[Two-dimensional motion records]
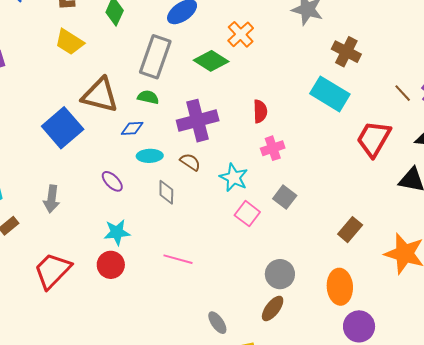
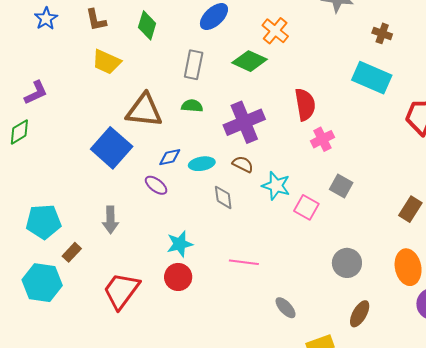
brown cross: (346, 52) -> (382, 33), size x0.7
gray rectangle: (155, 57) -> (194, 65), size x0.7
red semicircle: (260, 111) -> (305, 104), size x1.4
blue diamond: (132, 128) -> (170, 157), moved
cyan star: (234, 178) -> (276, 186), moved
purple ellipse: (112, 181) -> (156, 185), moved
brown ellipse: (273, 308) -> (360, 314), moved
gray ellipse: (217, 323) -> (286, 308), moved

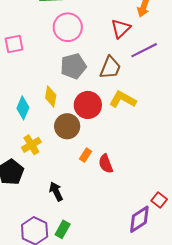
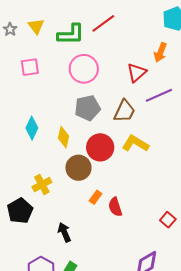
pink square: (14, 44) -> (30, 67), moved
cyan diamond: (23, 108) -> (32, 128), moved
red square: (159, 200) -> (168, 220), moved

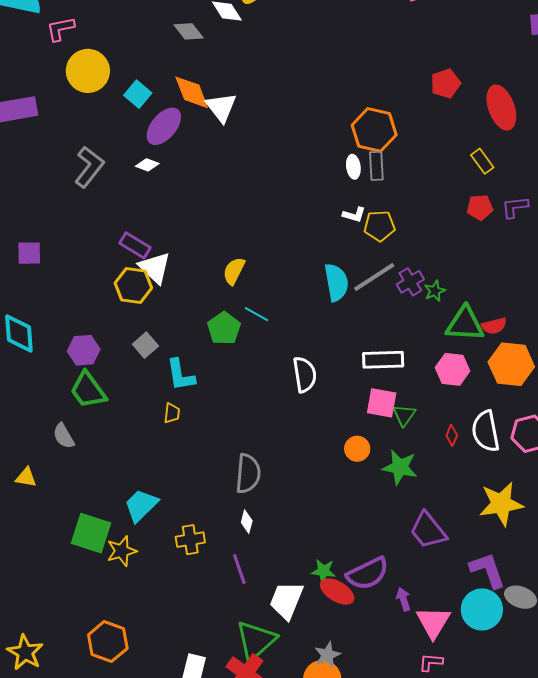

▸ **TASK INSTRUCTIONS**: Go through the records above and report how many lines contain "cyan". Write the number only.

▸ **RESPONSE TO THE EXERCISE**: 2